§ Exercise brief
Find out how many lines in the records have the string "plate" in them, and state only that number.

§ Source information
+ + + + + + +
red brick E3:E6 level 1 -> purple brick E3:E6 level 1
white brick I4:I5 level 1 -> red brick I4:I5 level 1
+ + + + + + +
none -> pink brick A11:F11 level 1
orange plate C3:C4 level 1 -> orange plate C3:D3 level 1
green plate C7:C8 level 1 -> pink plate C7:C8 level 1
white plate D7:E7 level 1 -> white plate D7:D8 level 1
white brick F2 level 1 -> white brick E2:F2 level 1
+ + + + + + +
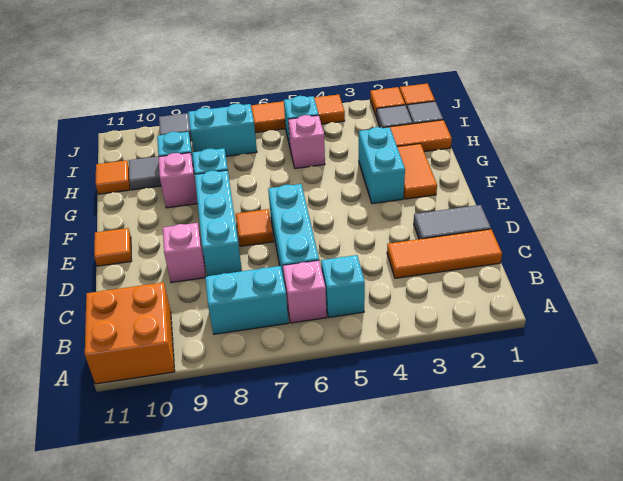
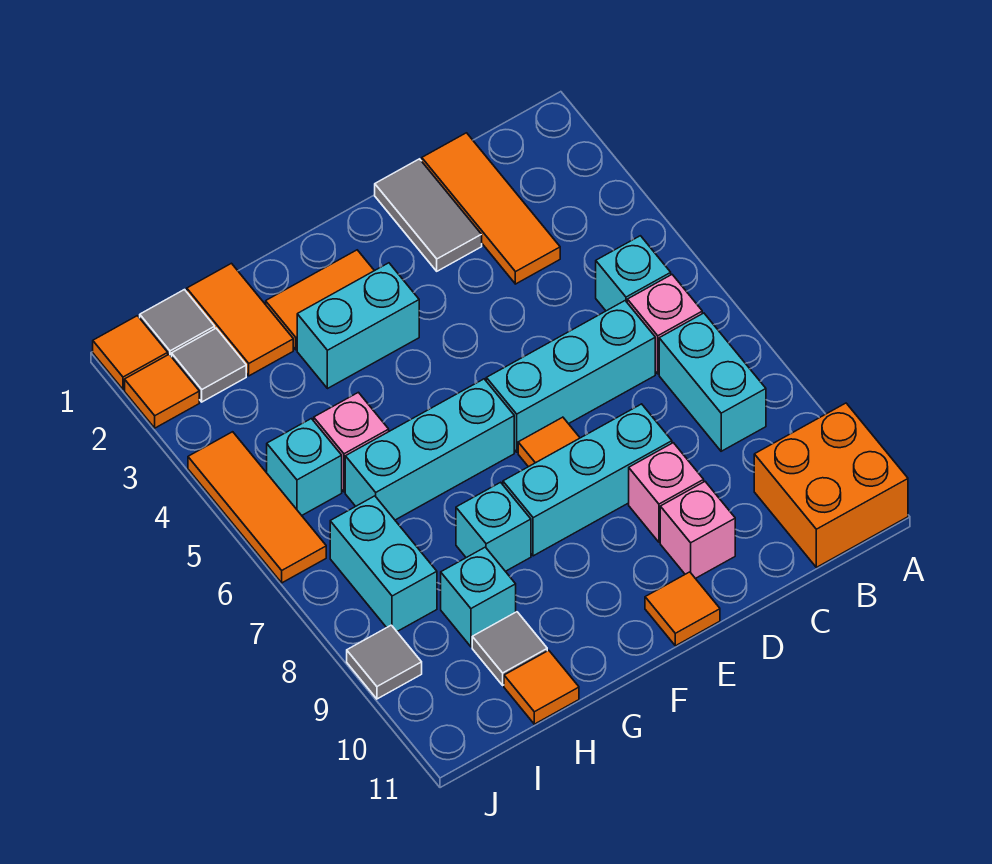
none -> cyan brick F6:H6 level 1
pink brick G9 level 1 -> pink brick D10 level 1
+ + + + + + +
§ Solution
3